= ABOUT THIS EXERCISE =
Should the listing contain images, exclude them; give the rest again exactly.

= RECORDS FOR THIS EXERCISE =
::::::::
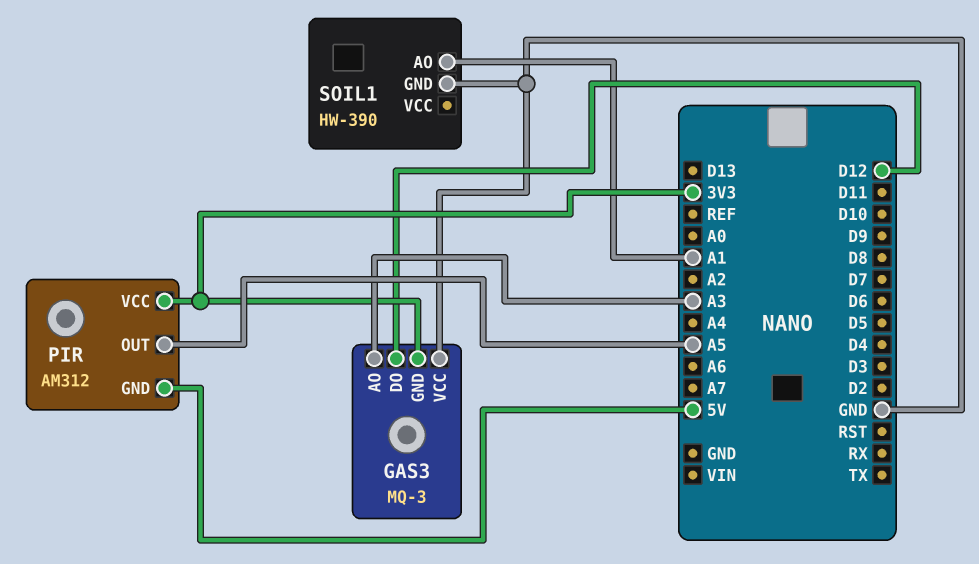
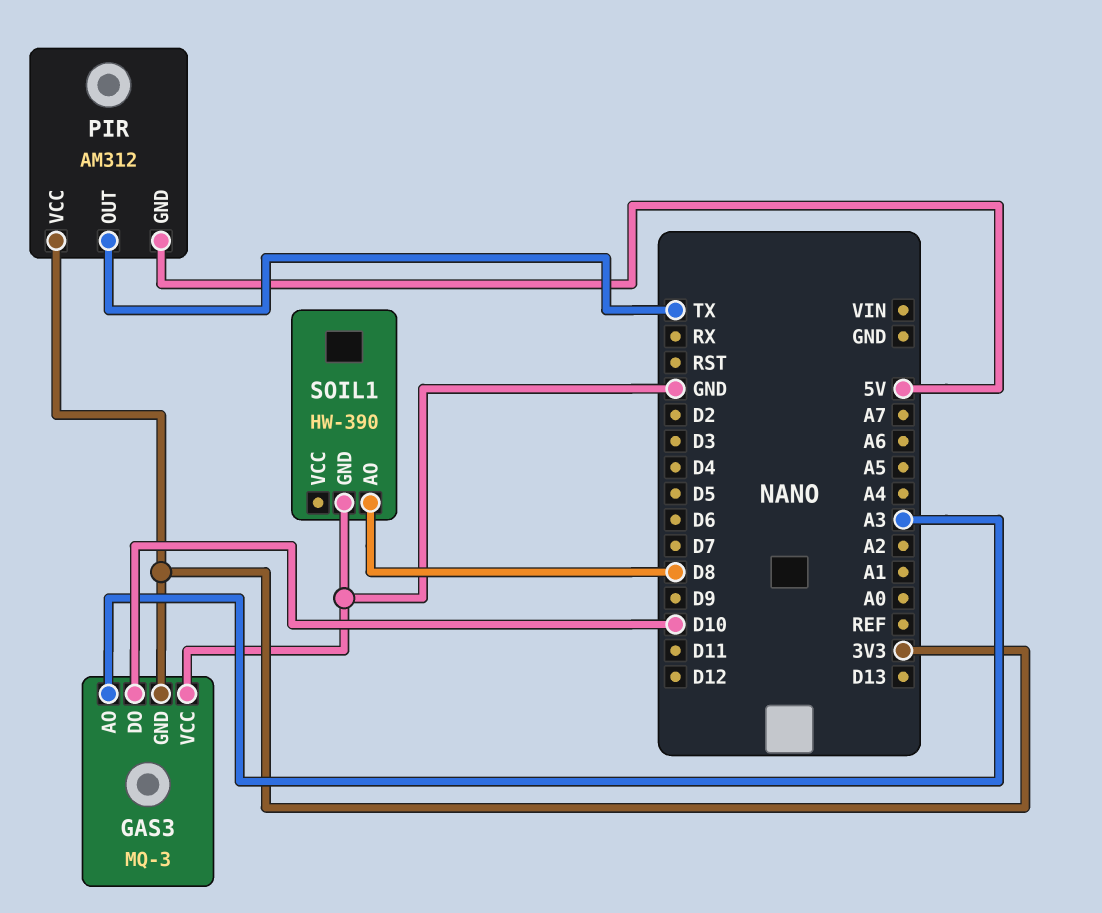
GAS3 pin DO: D12 -> D10
PIR pin OUT: A5 -> TX
SOIL1 pin AO: A1 -> D8

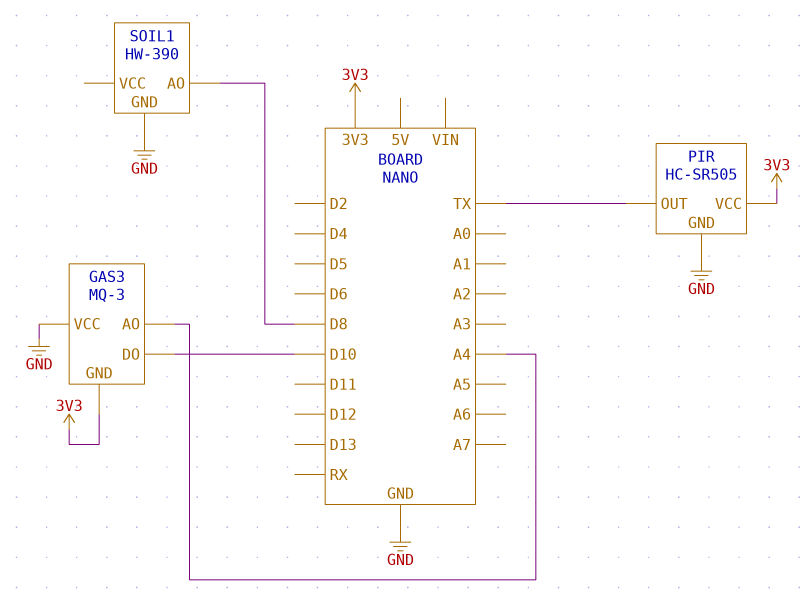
GAS3 pin AO: A3 -> A4
PIR: AM312 -> HC-SR505
PIR pin GND: 5V -> GND

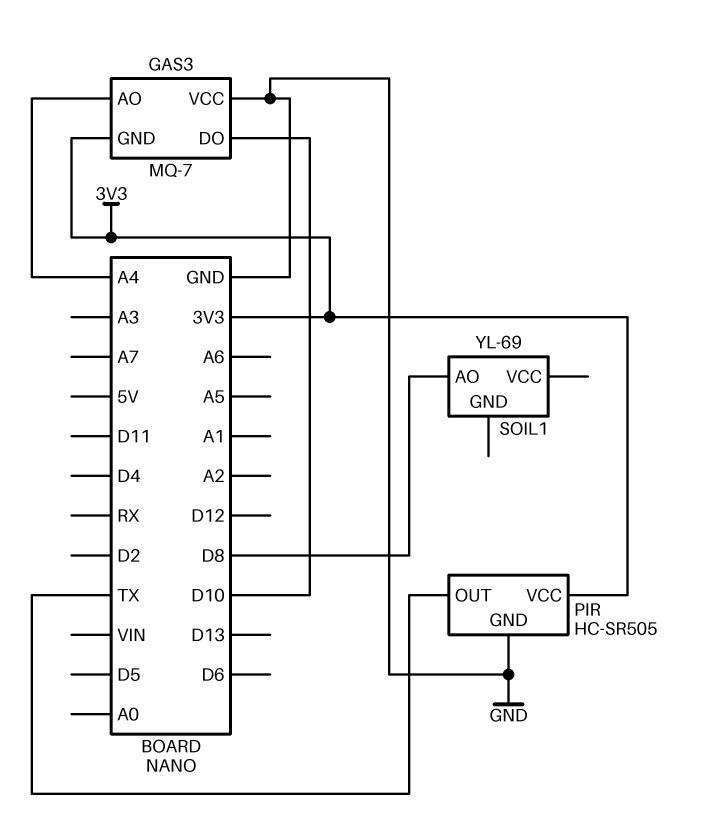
GAS3: MQ-3 -> MQ-7
SOIL1: HW-390 -> YL-69
SOIL1 pin GND: GND -> none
::::::::
= RESULT OF THIS EXERCISE =
GAS3 pin DO: D12 -> D10
PIR pin OUT: A5 -> TX
SOIL1 pin AO: A1 -> D8

GAS3 pin AO: A3 -> A4
PIR: AM312 -> HC-SR505
PIR pin GND: 5V -> GND

GAS3: MQ-3 -> MQ-7
SOIL1: HW-390 -> YL-69
SOIL1 pin GND: GND -> none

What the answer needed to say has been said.